◆ Request
Which lines in the listing below contain the word "hexagon"? Pull out each of those lines, treating case as significant.

◆ Information shown
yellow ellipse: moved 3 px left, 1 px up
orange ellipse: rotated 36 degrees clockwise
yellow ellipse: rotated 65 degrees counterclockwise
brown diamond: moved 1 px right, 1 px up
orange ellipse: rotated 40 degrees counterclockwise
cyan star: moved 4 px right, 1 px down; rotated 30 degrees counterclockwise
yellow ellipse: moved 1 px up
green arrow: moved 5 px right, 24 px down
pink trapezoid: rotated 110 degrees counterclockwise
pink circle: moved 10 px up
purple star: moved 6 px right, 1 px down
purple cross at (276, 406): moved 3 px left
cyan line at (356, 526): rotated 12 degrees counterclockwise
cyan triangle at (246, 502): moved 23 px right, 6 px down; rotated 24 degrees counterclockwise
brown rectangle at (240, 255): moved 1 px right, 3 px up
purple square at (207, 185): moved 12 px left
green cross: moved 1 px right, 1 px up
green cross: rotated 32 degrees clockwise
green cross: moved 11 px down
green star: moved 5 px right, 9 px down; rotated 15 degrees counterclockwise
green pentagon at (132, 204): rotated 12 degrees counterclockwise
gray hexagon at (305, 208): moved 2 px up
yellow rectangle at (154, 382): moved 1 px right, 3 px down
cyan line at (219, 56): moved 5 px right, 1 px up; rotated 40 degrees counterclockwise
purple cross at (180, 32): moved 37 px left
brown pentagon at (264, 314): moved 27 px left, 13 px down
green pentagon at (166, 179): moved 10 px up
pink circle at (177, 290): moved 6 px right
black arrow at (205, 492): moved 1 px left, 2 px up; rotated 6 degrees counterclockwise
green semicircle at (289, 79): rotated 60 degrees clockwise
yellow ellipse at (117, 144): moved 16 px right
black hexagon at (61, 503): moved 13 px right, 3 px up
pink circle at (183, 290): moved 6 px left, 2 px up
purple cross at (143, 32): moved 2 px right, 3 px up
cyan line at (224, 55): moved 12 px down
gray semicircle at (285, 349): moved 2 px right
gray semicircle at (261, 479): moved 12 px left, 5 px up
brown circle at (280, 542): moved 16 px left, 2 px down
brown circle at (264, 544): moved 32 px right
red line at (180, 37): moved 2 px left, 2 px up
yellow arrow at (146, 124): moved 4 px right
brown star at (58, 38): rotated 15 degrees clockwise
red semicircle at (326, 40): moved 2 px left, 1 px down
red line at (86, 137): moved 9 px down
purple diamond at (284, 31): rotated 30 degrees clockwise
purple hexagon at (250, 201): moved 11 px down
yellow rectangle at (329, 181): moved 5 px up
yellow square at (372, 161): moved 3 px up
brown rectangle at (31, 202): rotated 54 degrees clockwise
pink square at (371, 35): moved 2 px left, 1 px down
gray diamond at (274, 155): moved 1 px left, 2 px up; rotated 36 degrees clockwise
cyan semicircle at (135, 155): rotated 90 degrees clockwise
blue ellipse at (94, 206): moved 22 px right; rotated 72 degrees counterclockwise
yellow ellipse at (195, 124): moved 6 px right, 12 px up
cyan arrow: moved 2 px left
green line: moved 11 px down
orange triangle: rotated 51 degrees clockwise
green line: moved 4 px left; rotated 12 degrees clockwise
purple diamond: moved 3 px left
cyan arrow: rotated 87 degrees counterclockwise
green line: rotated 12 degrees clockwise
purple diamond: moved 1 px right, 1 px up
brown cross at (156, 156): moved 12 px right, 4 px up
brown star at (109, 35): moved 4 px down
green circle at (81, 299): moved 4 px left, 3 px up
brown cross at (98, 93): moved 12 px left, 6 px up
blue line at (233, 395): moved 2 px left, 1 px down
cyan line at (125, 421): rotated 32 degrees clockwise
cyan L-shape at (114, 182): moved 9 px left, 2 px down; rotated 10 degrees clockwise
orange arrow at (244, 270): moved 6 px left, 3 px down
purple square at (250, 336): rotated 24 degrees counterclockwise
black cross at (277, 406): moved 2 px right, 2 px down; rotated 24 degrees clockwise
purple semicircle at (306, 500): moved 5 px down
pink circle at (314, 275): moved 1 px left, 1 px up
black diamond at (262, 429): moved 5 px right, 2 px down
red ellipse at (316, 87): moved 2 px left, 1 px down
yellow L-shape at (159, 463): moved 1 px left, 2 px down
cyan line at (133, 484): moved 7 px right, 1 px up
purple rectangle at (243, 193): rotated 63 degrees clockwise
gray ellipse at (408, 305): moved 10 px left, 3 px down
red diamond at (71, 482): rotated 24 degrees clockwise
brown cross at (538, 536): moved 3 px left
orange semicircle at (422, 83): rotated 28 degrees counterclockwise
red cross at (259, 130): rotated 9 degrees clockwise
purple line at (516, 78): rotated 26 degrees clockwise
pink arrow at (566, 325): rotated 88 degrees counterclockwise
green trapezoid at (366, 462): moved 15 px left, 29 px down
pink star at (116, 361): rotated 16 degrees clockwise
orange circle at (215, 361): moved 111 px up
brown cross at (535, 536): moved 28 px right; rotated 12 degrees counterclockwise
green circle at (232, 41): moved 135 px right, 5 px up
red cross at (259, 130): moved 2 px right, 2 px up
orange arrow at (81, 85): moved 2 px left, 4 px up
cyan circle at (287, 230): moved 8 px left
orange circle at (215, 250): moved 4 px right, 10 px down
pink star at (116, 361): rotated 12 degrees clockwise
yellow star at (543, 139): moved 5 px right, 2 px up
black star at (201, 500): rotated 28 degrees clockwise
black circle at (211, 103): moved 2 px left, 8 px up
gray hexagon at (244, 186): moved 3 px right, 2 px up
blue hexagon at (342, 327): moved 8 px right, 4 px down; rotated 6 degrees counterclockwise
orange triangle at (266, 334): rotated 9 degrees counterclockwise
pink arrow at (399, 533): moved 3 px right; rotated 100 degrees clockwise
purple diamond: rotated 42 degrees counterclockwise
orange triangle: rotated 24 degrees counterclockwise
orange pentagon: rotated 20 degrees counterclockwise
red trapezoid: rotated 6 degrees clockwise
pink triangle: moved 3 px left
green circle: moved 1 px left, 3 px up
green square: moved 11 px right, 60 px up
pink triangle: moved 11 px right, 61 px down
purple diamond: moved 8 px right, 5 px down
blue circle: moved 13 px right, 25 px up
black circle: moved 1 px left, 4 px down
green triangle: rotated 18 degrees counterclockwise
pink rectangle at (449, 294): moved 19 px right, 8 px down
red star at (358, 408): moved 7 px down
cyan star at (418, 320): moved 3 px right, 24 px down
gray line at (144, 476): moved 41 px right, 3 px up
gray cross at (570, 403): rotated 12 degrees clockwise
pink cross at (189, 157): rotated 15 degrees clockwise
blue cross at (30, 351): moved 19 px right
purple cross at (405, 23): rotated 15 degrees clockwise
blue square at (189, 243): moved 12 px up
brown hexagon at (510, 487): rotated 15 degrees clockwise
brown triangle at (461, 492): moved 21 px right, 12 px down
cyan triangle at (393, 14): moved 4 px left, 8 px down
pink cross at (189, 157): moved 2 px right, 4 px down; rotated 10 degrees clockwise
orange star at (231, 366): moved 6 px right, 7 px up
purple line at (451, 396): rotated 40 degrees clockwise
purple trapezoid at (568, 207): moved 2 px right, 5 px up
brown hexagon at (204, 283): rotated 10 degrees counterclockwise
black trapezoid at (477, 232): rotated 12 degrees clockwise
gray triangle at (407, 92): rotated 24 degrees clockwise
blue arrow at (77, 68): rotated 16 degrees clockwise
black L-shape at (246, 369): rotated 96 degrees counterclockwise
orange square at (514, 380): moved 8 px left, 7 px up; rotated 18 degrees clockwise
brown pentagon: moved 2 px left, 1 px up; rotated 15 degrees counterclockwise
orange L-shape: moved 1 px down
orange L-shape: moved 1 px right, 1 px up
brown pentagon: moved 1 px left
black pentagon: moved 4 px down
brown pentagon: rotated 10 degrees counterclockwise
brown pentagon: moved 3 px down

◆ Answer for this exercise
gray hexagon at (305, 208): moved 2 px up
black hexagon at (61, 503): moved 13 px right, 3 px up
purple hexagon at (250, 201): moved 11 px down
gray hexagon at (244, 186): moved 3 px right, 2 px up
blue hexagon at (342, 327): moved 8 px right, 4 px down; rotated 6 degrees counterclockwise
brown hexagon at (510, 487): rotated 15 degrees clockwise
brown hexagon at (204, 283): rotated 10 degrees counterclockwise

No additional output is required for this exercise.